> WHAT TO WORK ON
Using the material that follows, output exactly the lines from the one containing "purple pyramid: 0 -> 4" through the one containing "green key: 3 -> 1", with both ends kept.

---- INFORMATION SUPPLIED

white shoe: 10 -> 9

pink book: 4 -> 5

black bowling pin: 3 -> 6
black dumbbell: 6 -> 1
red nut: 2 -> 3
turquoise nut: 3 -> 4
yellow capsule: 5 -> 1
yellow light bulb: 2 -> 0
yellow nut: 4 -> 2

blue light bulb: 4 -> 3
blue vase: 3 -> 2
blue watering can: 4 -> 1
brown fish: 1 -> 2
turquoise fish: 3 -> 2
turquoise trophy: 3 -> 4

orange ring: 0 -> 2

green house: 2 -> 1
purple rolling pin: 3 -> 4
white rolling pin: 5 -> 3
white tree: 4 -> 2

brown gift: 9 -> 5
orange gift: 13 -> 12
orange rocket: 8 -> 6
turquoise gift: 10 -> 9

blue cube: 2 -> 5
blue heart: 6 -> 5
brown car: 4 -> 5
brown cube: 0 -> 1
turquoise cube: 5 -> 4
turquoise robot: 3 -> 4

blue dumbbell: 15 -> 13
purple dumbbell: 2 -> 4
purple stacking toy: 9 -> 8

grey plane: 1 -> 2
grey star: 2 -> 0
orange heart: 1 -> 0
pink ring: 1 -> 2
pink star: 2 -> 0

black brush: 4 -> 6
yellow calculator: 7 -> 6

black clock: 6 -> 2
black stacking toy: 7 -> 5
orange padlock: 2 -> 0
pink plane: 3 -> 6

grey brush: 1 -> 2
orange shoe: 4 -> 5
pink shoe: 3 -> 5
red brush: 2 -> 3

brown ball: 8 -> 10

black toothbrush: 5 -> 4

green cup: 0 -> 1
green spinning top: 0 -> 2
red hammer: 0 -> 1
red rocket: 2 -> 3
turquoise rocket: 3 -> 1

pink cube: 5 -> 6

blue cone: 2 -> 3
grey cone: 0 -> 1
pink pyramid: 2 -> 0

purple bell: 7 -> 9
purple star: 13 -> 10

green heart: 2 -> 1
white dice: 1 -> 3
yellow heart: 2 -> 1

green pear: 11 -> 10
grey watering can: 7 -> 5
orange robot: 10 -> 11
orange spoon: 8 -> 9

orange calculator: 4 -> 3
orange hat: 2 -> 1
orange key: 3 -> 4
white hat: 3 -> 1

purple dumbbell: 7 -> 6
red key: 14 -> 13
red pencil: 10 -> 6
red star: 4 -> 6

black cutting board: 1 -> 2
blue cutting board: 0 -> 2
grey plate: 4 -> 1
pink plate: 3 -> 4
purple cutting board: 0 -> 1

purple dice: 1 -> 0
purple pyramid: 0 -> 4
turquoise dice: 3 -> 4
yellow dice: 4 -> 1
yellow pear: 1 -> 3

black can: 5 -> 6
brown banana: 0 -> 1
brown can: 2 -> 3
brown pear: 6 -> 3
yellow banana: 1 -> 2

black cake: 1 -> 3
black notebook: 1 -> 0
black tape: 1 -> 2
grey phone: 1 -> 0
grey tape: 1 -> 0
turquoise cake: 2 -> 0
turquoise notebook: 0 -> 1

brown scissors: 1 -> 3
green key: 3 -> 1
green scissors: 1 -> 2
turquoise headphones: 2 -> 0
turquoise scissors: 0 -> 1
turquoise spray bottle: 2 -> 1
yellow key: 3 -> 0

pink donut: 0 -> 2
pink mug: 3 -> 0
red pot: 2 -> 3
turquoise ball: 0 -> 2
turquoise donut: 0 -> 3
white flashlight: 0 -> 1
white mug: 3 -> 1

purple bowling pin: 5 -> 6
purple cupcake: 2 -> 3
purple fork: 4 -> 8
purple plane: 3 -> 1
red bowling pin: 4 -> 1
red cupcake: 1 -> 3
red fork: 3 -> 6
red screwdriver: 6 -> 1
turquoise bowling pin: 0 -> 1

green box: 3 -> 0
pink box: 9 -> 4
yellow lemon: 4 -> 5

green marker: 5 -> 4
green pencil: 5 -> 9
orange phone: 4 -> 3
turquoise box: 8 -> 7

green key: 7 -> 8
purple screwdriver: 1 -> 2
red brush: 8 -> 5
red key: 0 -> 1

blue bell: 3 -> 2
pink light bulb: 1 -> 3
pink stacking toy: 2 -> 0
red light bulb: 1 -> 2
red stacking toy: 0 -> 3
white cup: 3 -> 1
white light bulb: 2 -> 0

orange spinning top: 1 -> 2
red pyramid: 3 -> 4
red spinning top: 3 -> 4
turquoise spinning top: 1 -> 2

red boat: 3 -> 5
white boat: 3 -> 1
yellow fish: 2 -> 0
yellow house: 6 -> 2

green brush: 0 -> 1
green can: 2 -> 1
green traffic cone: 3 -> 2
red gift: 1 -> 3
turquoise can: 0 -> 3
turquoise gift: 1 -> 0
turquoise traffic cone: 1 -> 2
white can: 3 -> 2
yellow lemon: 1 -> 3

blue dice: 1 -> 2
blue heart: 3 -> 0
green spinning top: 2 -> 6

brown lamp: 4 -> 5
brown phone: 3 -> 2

--------

> TASK RESULT
purple pyramid: 0 -> 4
turquoise dice: 3 -> 4
yellow dice: 4 -> 1
yellow pear: 1 -> 3

black can: 5 -> 6
brown banana: 0 -> 1
brown can: 2 -> 3
brown pear: 6 -> 3
yellow banana: 1 -> 2

black cake: 1 -> 3
black notebook: 1 -> 0
black tape: 1 -> 2
grey phone: 1 -> 0
grey tape: 1 -> 0
turquoise cake: 2 -> 0
turquoise notebook: 0 -> 1

brown scissors: 1 -> 3
green key: 3 -> 1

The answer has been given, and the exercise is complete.